Find every line in the records below that contains the word "black", and copy each of those lines.

+++ Data extract

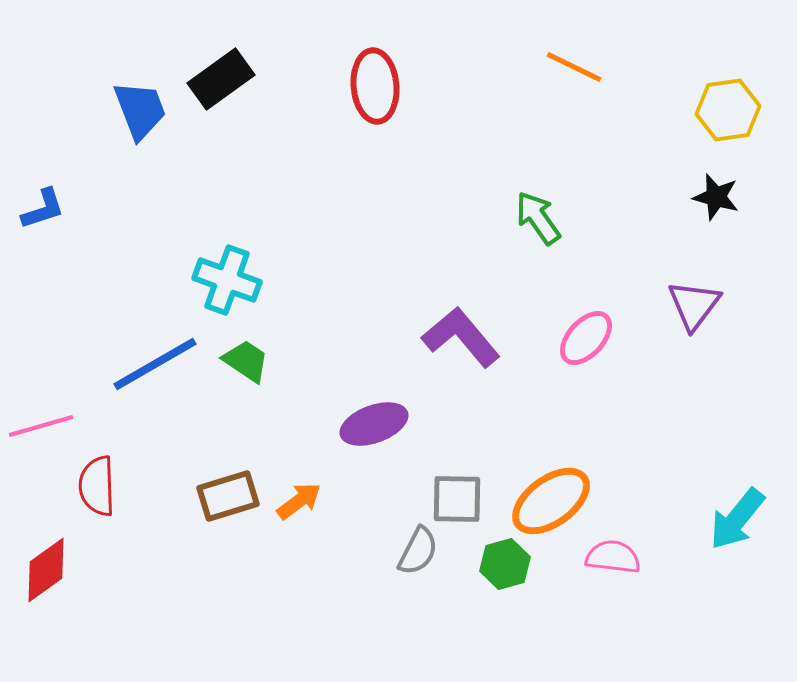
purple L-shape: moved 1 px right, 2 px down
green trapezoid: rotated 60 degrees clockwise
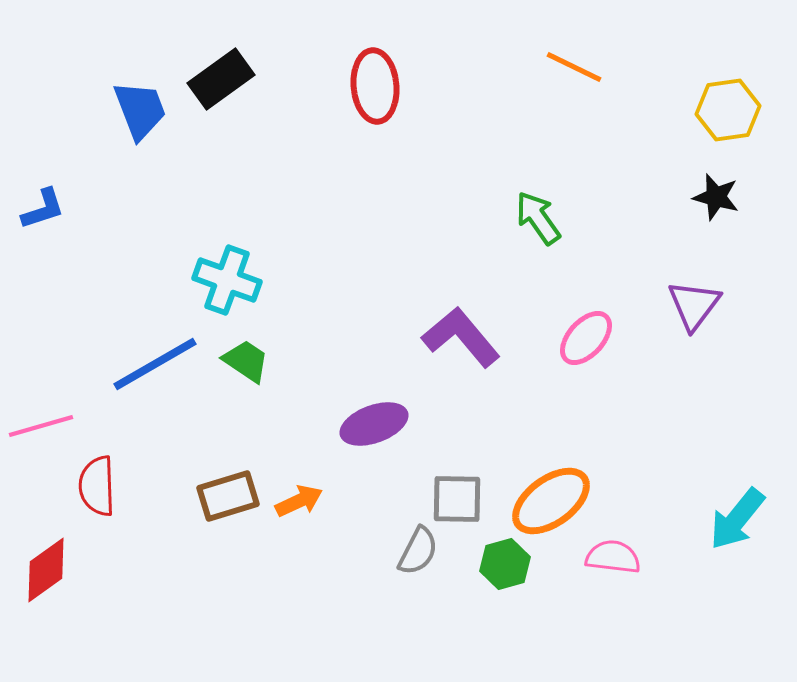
orange arrow: rotated 12 degrees clockwise
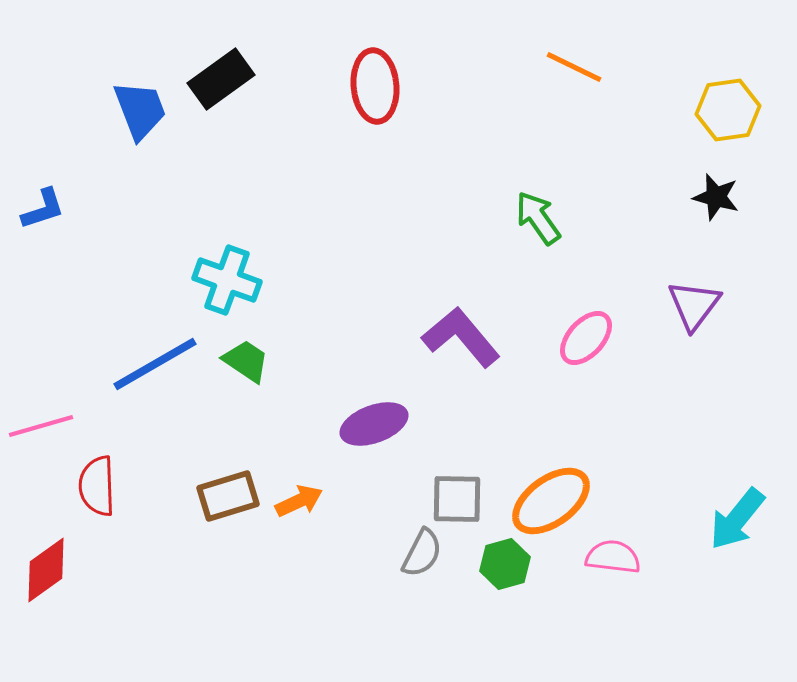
gray semicircle: moved 4 px right, 2 px down
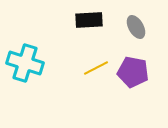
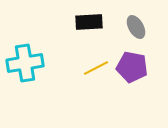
black rectangle: moved 2 px down
cyan cross: rotated 27 degrees counterclockwise
purple pentagon: moved 1 px left, 5 px up
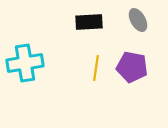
gray ellipse: moved 2 px right, 7 px up
yellow line: rotated 55 degrees counterclockwise
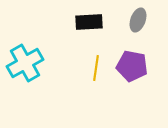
gray ellipse: rotated 50 degrees clockwise
cyan cross: rotated 21 degrees counterclockwise
purple pentagon: moved 1 px up
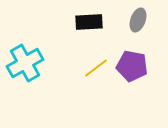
yellow line: rotated 45 degrees clockwise
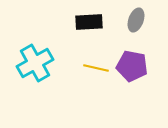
gray ellipse: moved 2 px left
cyan cross: moved 10 px right
yellow line: rotated 50 degrees clockwise
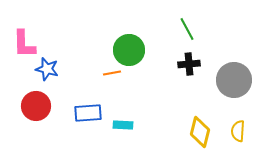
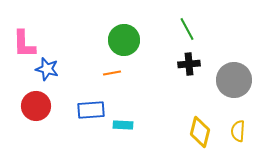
green circle: moved 5 px left, 10 px up
blue rectangle: moved 3 px right, 3 px up
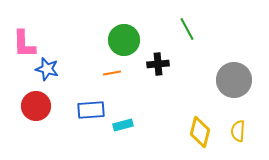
black cross: moved 31 px left
cyan rectangle: rotated 18 degrees counterclockwise
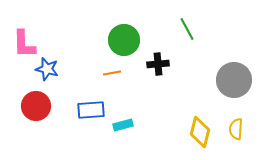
yellow semicircle: moved 2 px left, 2 px up
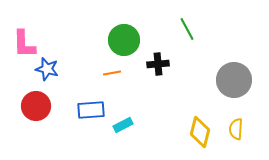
cyan rectangle: rotated 12 degrees counterclockwise
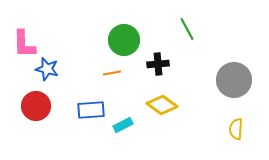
yellow diamond: moved 38 px left, 27 px up; rotated 68 degrees counterclockwise
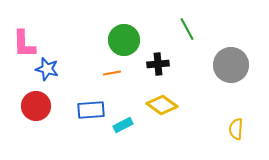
gray circle: moved 3 px left, 15 px up
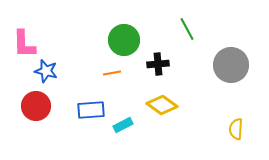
blue star: moved 1 px left, 2 px down
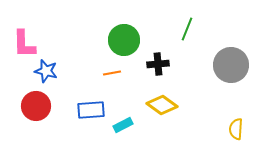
green line: rotated 50 degrees clockwise
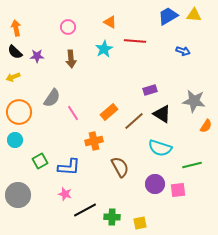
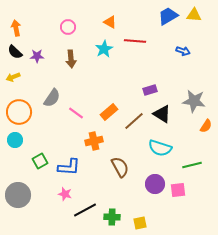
pink line: moved 3 px right; rotated 21 degrees counterclockwise
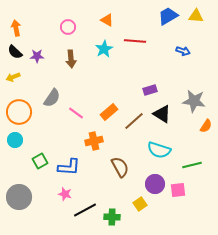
yellow triangle: moved 2 px right, 1 px down
orange triangle: moved 3 px left, 2 px up
cyan semicircle: moved 1 px left, 2 px down
gray circle: moved 1 px right, 2 px down
yellow square: moved 19 px up; rotated 24 degrees counterclockwise
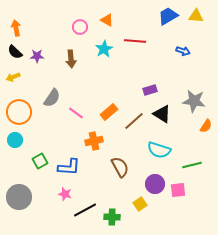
pink circle: moved 12 px right
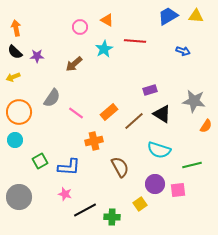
brown arrow: moved 3 px right, 5 px down; rotated 54 degrees clockwise
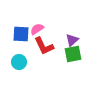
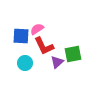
blue square: moved 2 px down
purple triangle: moved 15 px left, 22 px down
cyan circle: moved 6 px right, 1 px down
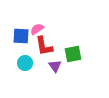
red L-shape: rotated 15 degrees clockwise
purple triangle: moved 2 px left, 4 px down; rotated 24 degrees counterclockwise
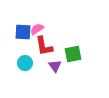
blue square: moved 2 px right, 4 px up
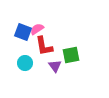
blue square: rotated 18 degrees clockwise
green square: moved 2 px left, 1 px down
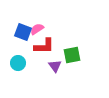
red L-shape: rotated 80 degrees counterclockwise
green square: moved 1 px right
cyan circle: moved 7 px left
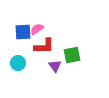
blue square: rotated 24 degrees counterclockwise
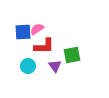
cyan circle: moved 10 px right, 3 px down
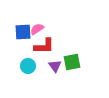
green square: moved 7 px down
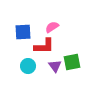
pink semicircle: moved 15 px right, 2 px up
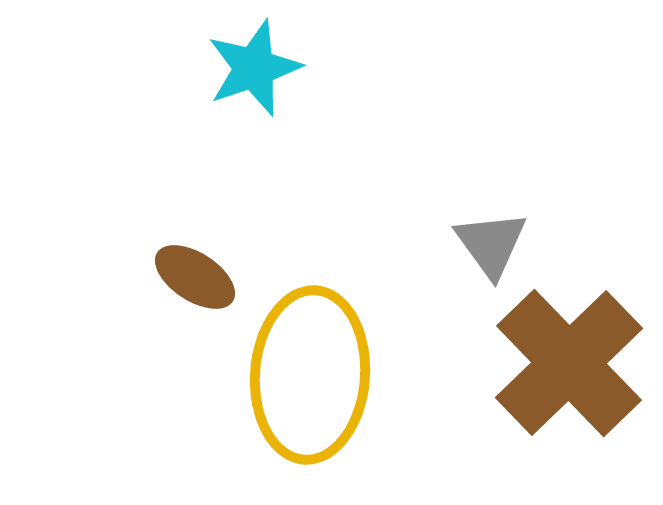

++++++

Solution to this problem:
black rectangle: moved 2 px down
black cross: moved 31 px left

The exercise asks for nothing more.